Required work ::
Please repeat every entry exactly as written, but skip the pictures.

Given information ::
------------------------------------------------------------

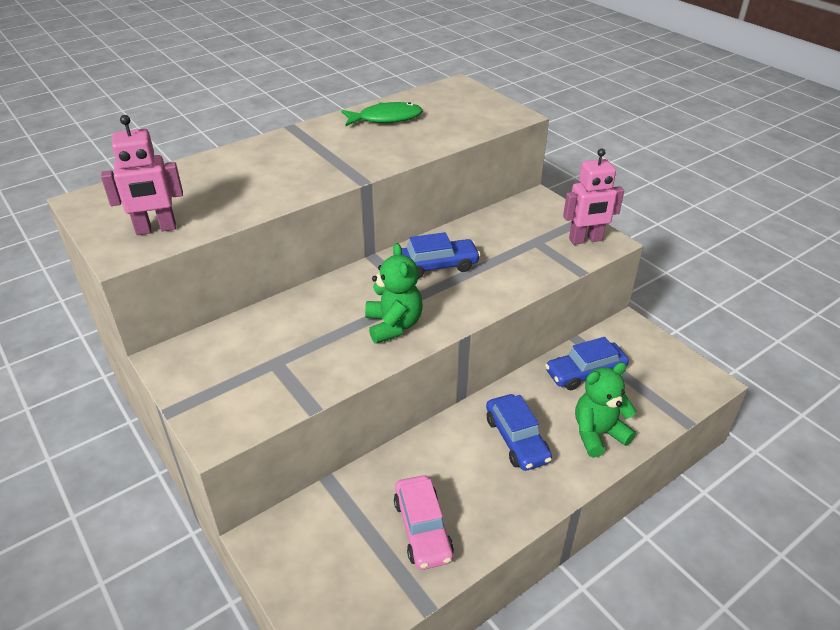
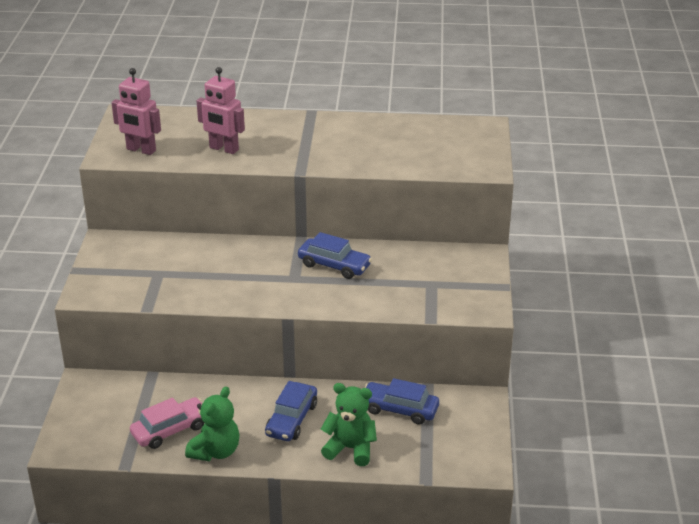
camera: 40 degrees right, 5 degrees down
(386, 118) = (385, 132): green fish -> none
(393, 325) = (253, 288): green teddy bear -> green teddy bear (215, 451)
(422, 529) = (170, 430): pink car -> pink car turned 150 degrees counterclockwise
(585, 240) = (471, 301): pink robot -> pink robot (223, 149)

------------------------------------------------------------

Solution below ::
camera: 40 degrees right, 5 degrees down
(386, 118) = (385, 132): green fish -> none
(393, 325) = (253, 288): green teddy bear -> green teddy bear (215, 451)
(422, 529) = (170, 430): pink car -> pink car turned 150 degrees counterclockwise
(585, 240) = (471, 301): pink robot -> pink robot (223, 149)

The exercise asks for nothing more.